# [DIRECTIONS FOR THIS TASK]
Please give back each entry below unaltered, leaving the pictures out.

Revision tracking records:
§

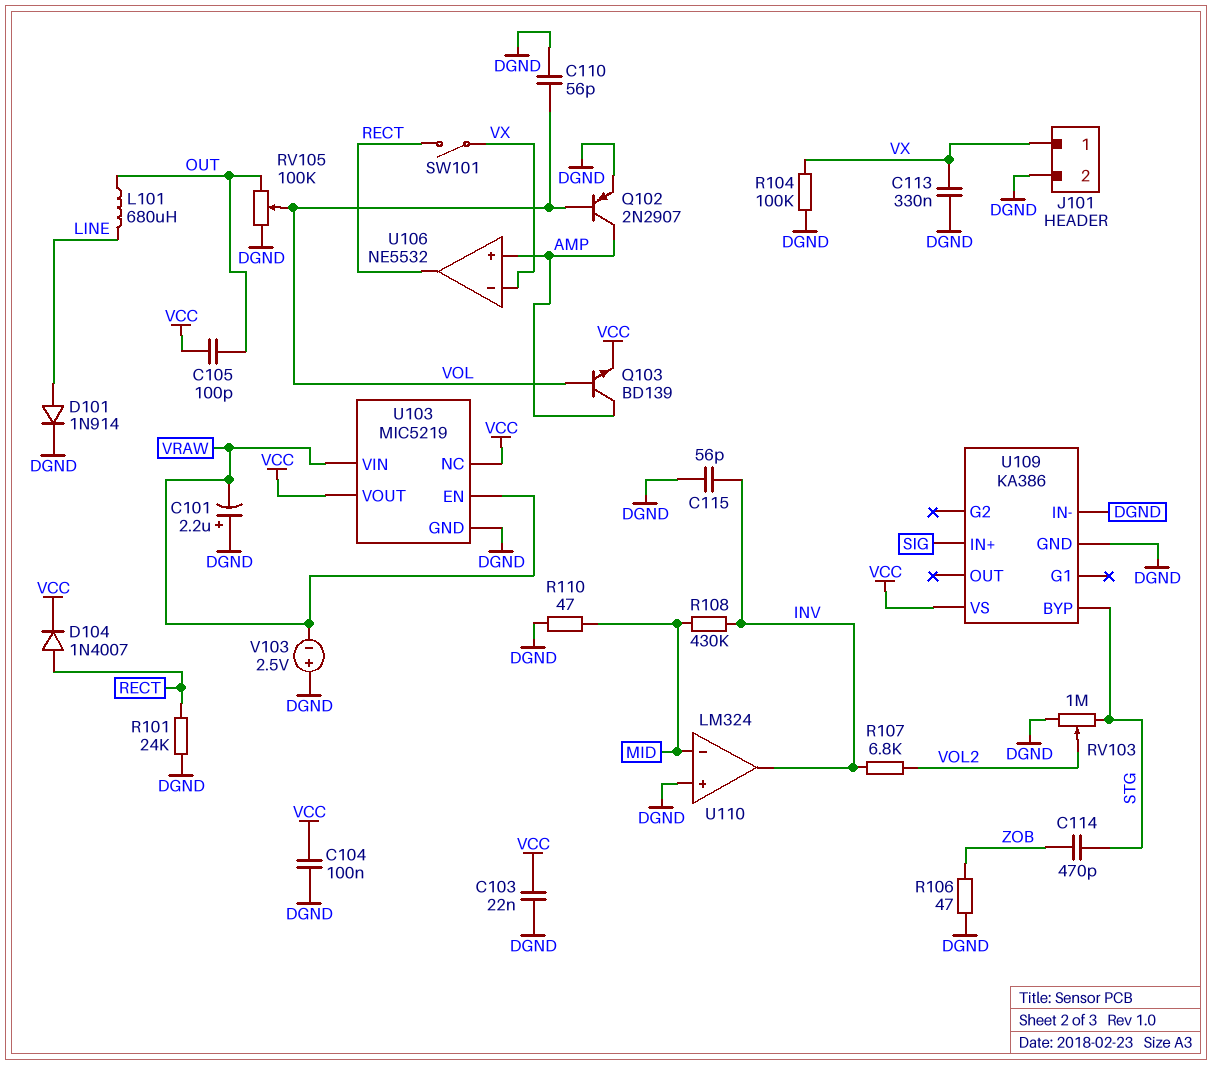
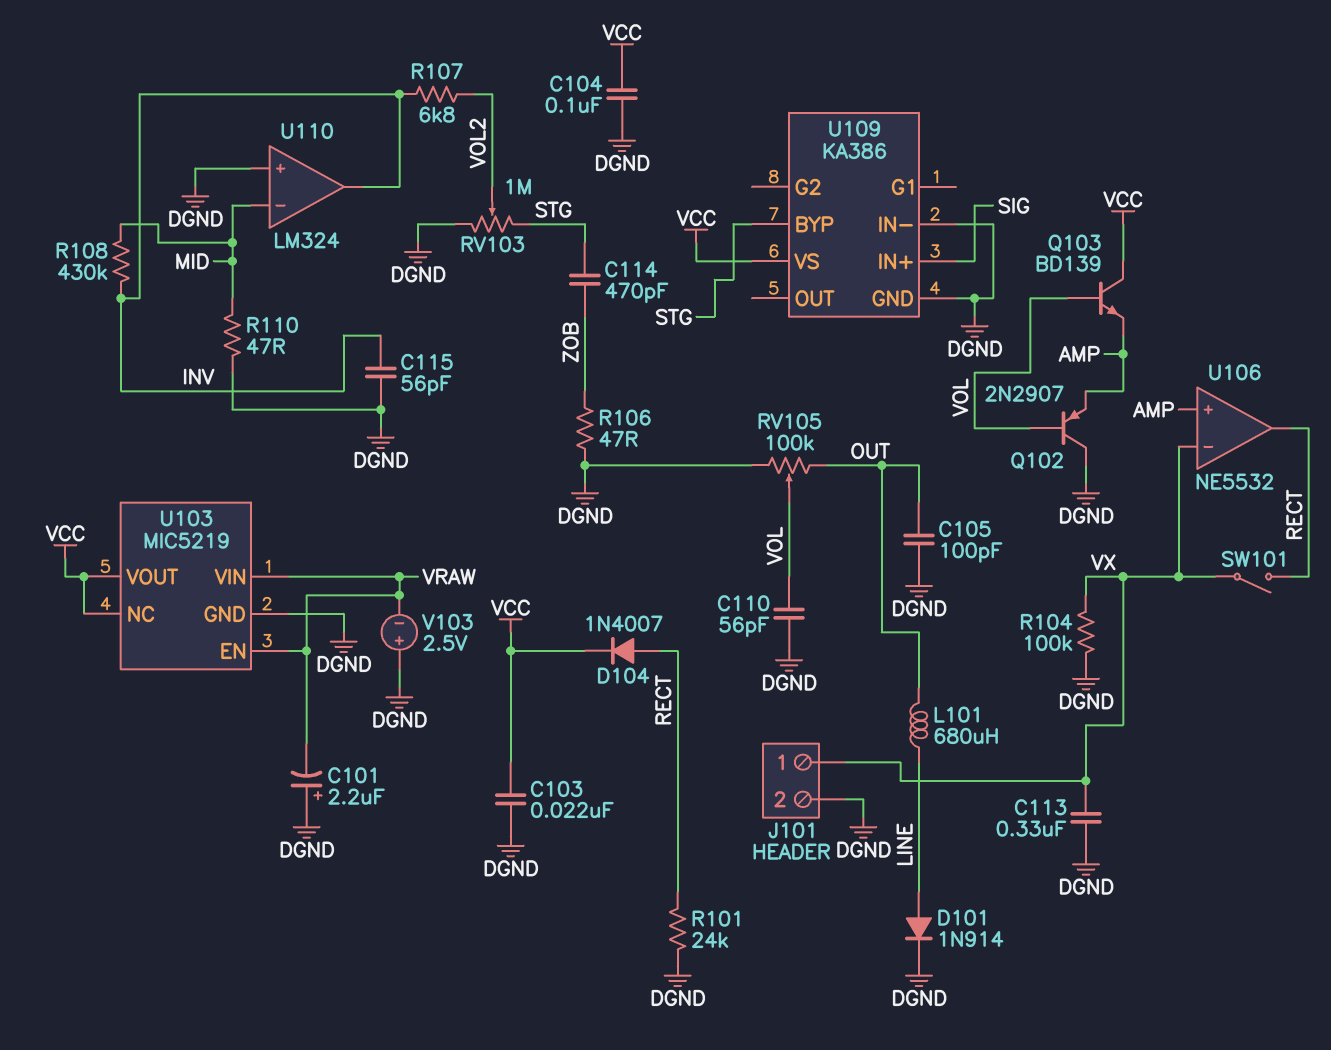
C105: 100pF (OUT, VCC) -> 100pF (DGND, OUT)
Q102: PNP 2N2907 (B VOL, C AMP, E DGND) -> PNP 2N2907 (B VOL, C DGND, E AMP)
Q103: NPN BD139 (B VOL, C AMP, E VCC) -> NPN BD139 (B VOL, C VCC, E AMP)

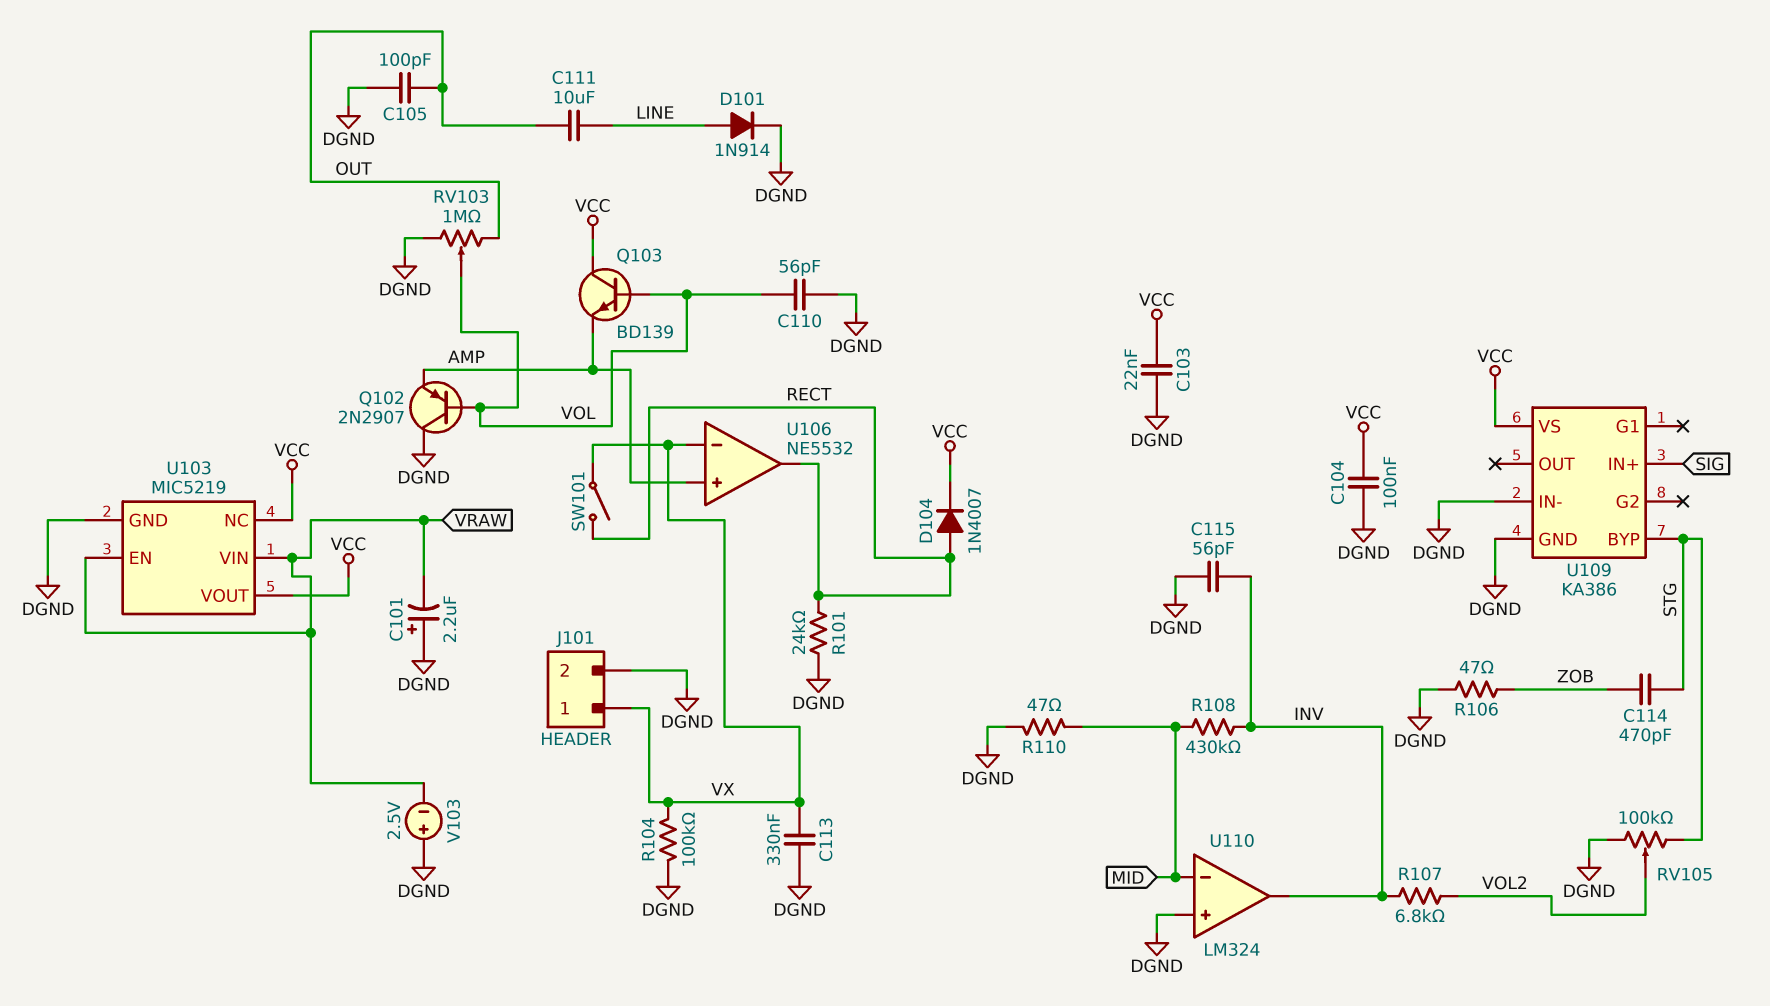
C111: none -> 10uF (LINE, OUT)
L101: 680uH (LINE, OUT) -> none
RV103: 1M (DGND, STG, wiper VOL2) -> 1M (DGND, OUT, wiper VOL)
RV105: 100k (DGND, OUT, wiper VOL) -> 100k (DGND, STG, wiper VOL2)

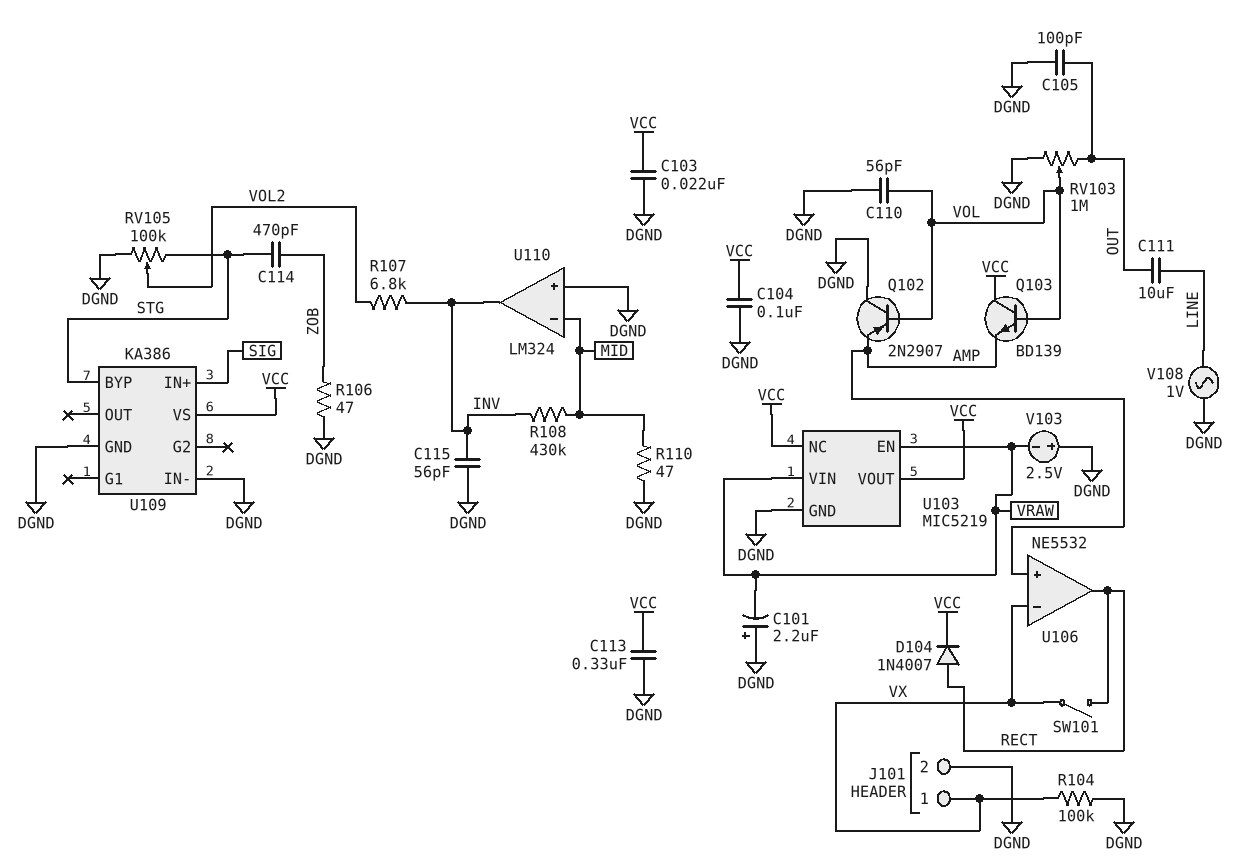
C113: 330nF (DGND, VX) -> 330nF (DGND, VCC)
D101: diode 1N914 (A LINE, K DGND) -> none
R101: 24k (DGND, RECT) -> none
V108: none -> AC 1V (DGND, LINE)

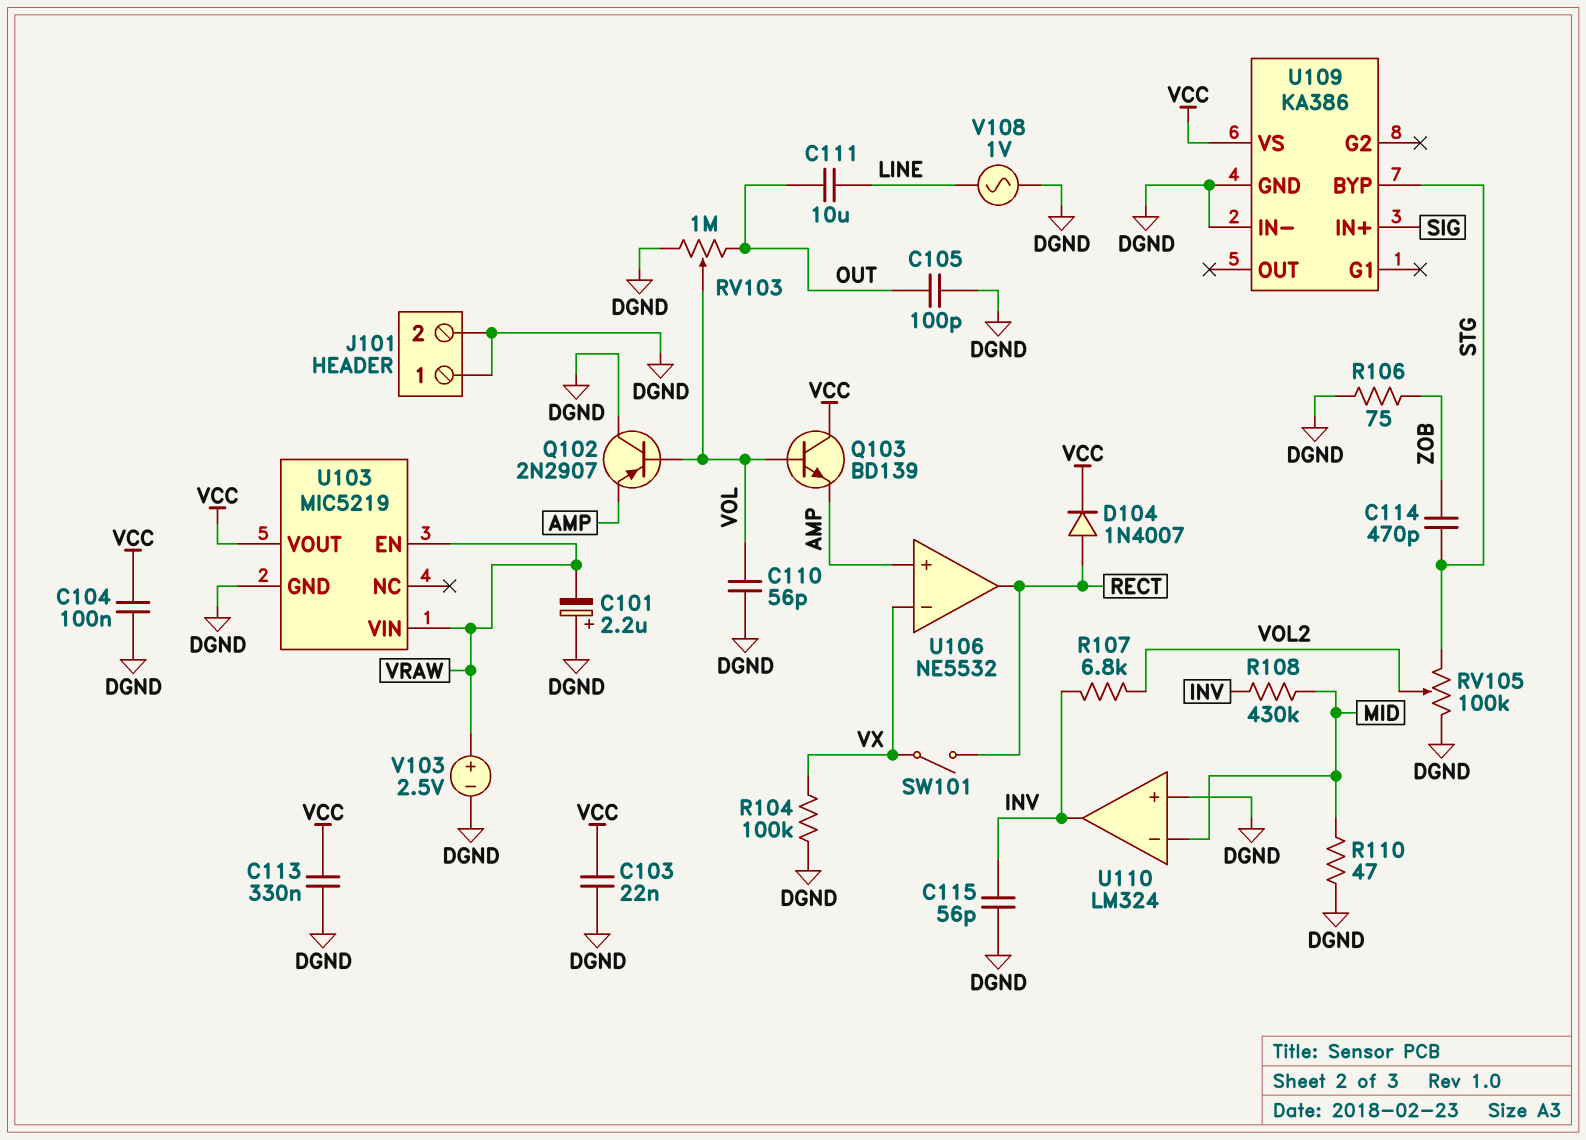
J101 pin 1: VX -> DGND
R106: 47 (DGND, ZOB) -> 75 (DGND, ZOB)
U103 pin NC: VCC -> none
V103: 2.5V (plus DGND, minus VRAW) -> 2.5V (plus VRAW, minus DGND)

§

# [OUTPUT FOR THIS EXERCISE]
C105: 100pF (OUT, VCC) -> 100pF (DGND, OUT)
Q102: PNP 2N2907 (B VOL, C AMP, E DGND) -> PNP 2N2907 (B VOL, C DGND, E AMP)
Q103: NPN BD139 (B VOL, C AMP, E VCC) -> NPN BD139 (B VOL, C VCC, E AMP)

C111: none -> 10uF (LINE, OUT)
L101: 680uH (LINE, OUT) -> none
RV103: 1M (DGND, STG, wiper VOL2) -> 1M (DGND, OUT, wiper VOL)
RV105: 100k (DGND, OUT, wiper VOL) -> 100k (DGND, STG, wiper VOL2)

C113: 330nF (DGND, VX) -> 330nF (DGND, VCC)
D101: diode 1N914 (A LINE, K DGND) -> none
R101: 24k (DGND, RECT) -> none
V108: none -> AC 1V (DGND, LINE)

J101 pin 1: VX -> DGND
R106: 47 (DGND, ZOB) -> 75 (DGND, ZOB)
U103 pin NC: VCC -> none
V103: 2.5V (plus DGND, minus VRAW) -> 2.5V (plus VRAW, minus DGND)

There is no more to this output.